**YOUR GOAL**:
Output the data in full. Keep every word exact and exclude the pictures.

**DATA**:

------------------------------------------------------------

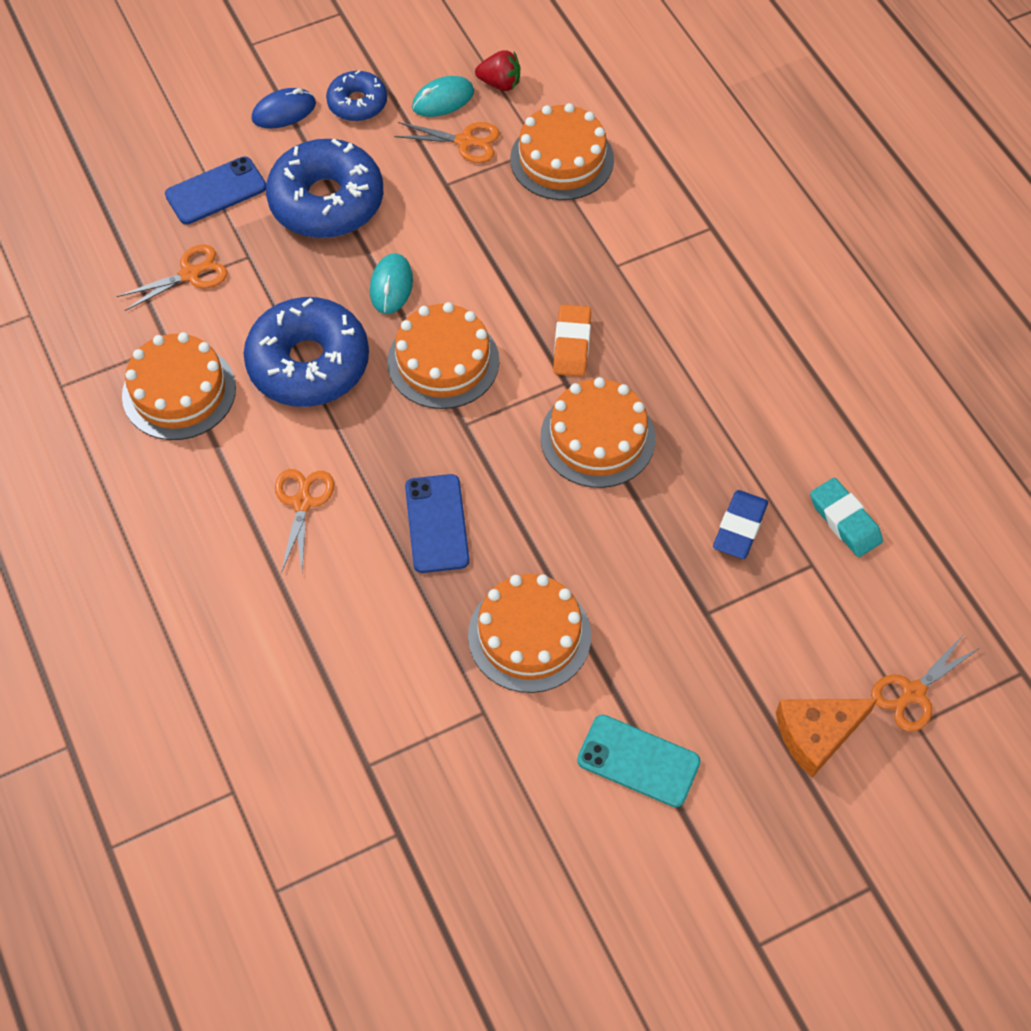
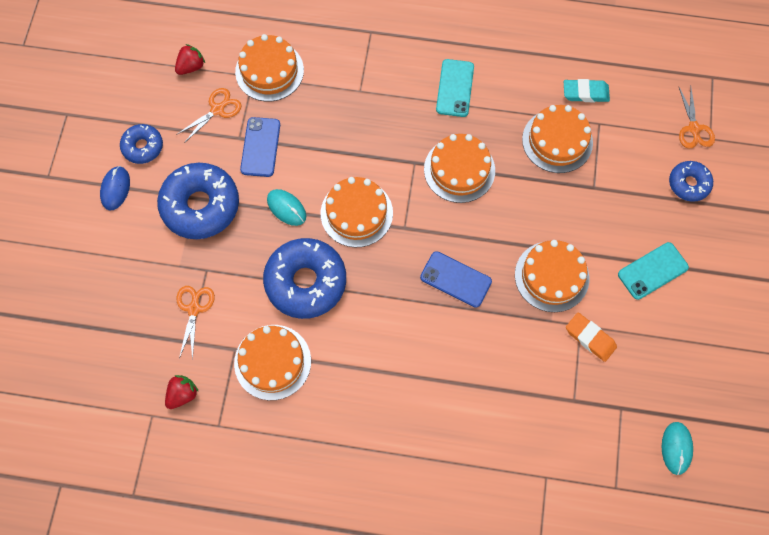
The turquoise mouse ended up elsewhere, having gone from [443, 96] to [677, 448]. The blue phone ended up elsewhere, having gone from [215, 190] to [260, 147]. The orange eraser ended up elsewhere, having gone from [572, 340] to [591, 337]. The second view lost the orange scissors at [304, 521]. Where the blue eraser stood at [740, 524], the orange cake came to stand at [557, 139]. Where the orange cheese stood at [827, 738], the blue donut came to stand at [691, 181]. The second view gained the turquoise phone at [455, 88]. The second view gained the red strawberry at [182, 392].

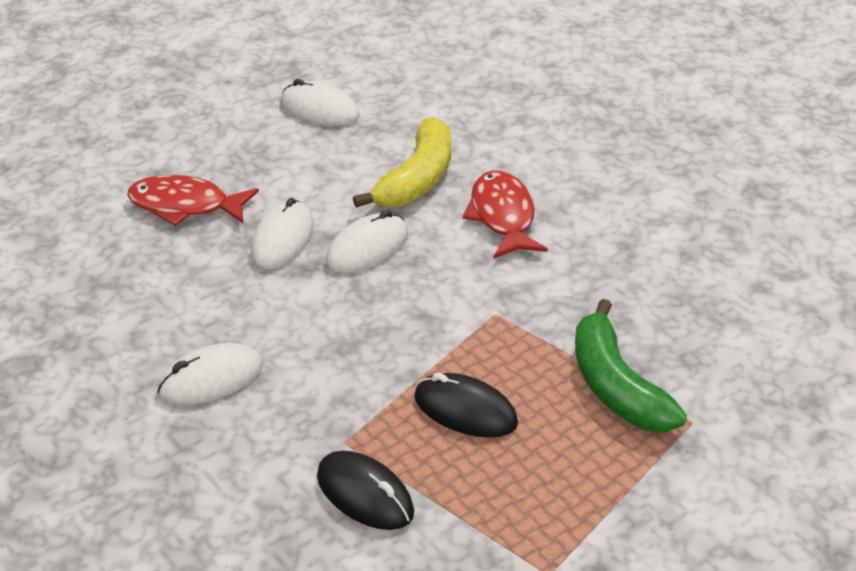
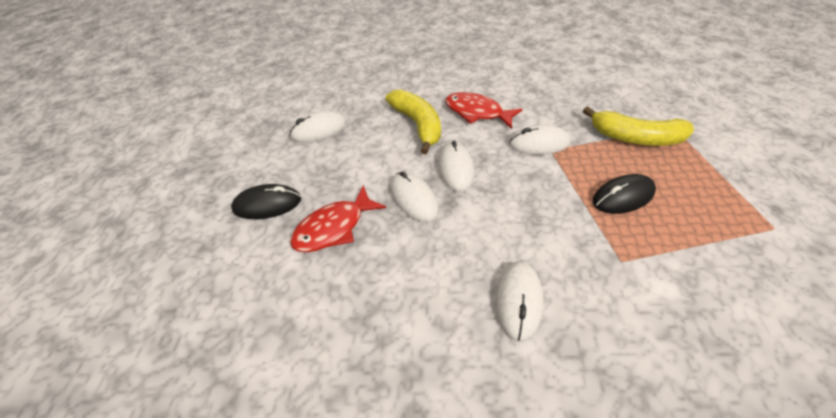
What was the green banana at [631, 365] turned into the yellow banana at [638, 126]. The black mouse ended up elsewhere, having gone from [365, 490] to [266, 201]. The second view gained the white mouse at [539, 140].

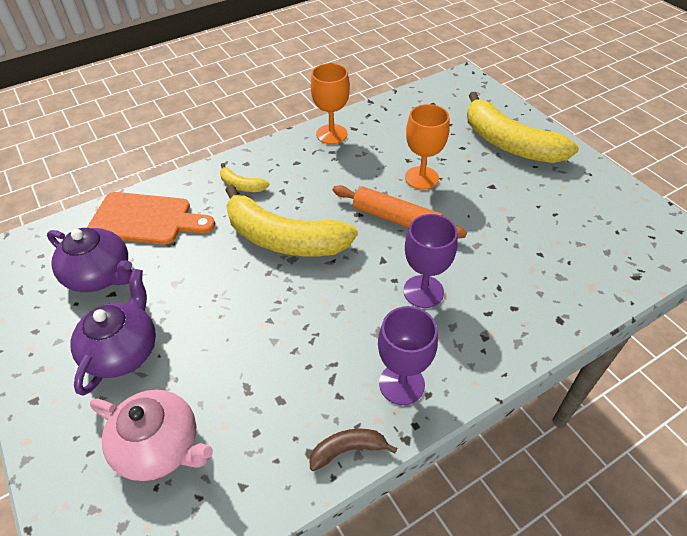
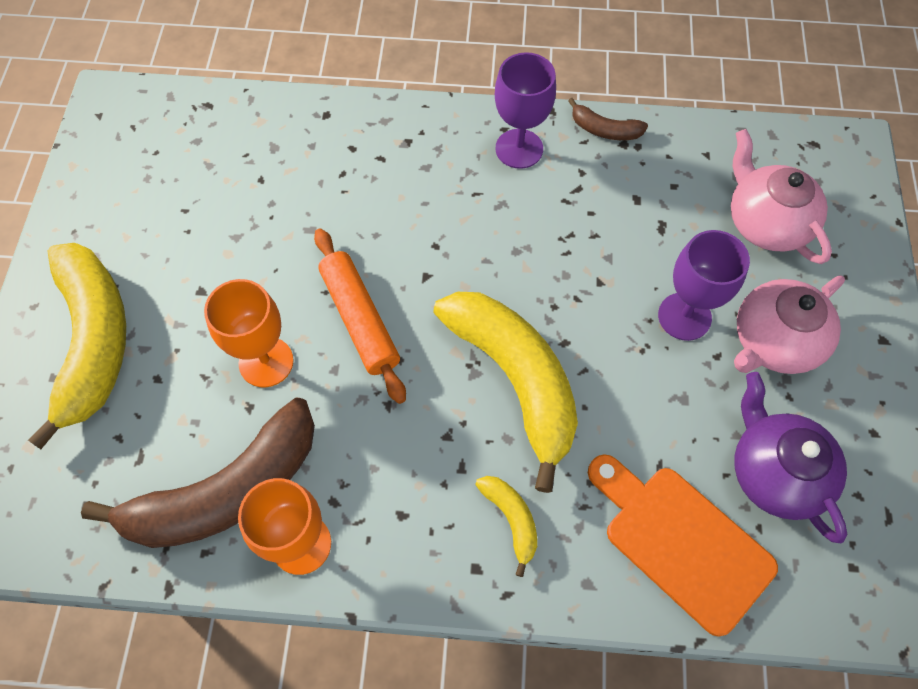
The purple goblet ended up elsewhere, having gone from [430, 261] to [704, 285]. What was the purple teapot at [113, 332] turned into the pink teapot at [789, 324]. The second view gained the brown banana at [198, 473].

------------------------------------------------------------

**RESPONSE TO THIS TASK**:
The turquoise mouse ended up elsewhere, having gone from [443, 96] to [677, 448]. The blue phone ended up elsewhere, having gone from [215, 190] to [260, 147]. The orange eraser ended up elsewhere, having gone from [572, 340] to [591, 337]. The second view lost the orange scissors at [304, 521]. Where the blue eraser stood at [740, 524], the orange cake came to stand at [557, 139]. Where the orange cheese stood at [827, 738], the blue donut came to stand at [691, 181]. The second view gained the turquoise phone at [455, 88]. The second view gained the red strawberry at [182, 392].

What was the green banana at [631, 365] turned into the yellow banana at [638, 126]. The black mouse ended up elsewhere, having gone from [365, 490] to [266, 201]. The second view gained the white mouse at [539, 140].

The purple goblet ended up elsewhere, having gone from [430, 261] to [704, 285]. What was the purple teapot at [113, 332] turned into the pink teapot at [789, 324]. The second view gained the brown banana at [198, 473].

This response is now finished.